• Activity
Looking through the data, please report how many lines contain the string "size", giving nothing but the number.
*** Begin section ***
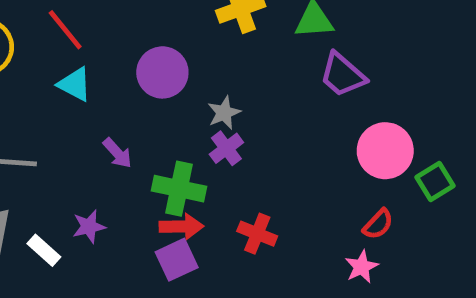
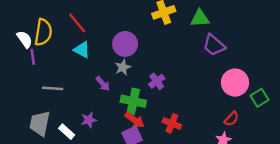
gray star: (224, 113) -> (123, 67), moved
red arrow: (181, 227) -> (134, 120), turned 36

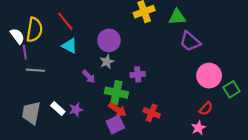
purple cross: (157, 81) -> (138, 74), turned 32
gray line: (53, 88) -> (35, 70), moved
white rectangle: (67, 132) -> (58, 109), moved

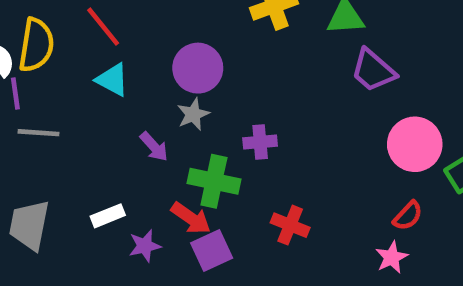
white rectangle: (58, 109) -> (108, 216), moved, turned -64
purple star: (76, 110) -> (145, 246), moved
red arrow: (117, 110) -> (191, 218), moved

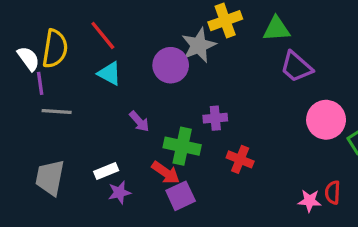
gray star: (193, 114) -> (199, 45), moved, size x1.5
red semicircle: (408, 216) -> (333, 192), moved, turned 140
red cross: (290, 225) -> (240, 159), moved
purple star: (145, 246) -> (119, 192), moved
pink star: (392, 257) -> (309, 201), turned 30

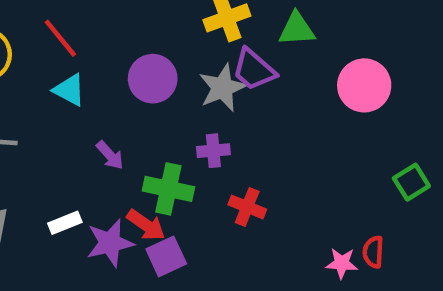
gray star: (199, 45) -> (222, 88), moved
purple trapezoid: (296, 67) -> (254, 70), moved
pink circle: (326, 120) -> (364, 85), moved
purple star: (119, 192) -> (110, 243), moved, size x1.5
*** End section ***
• Exercise output
2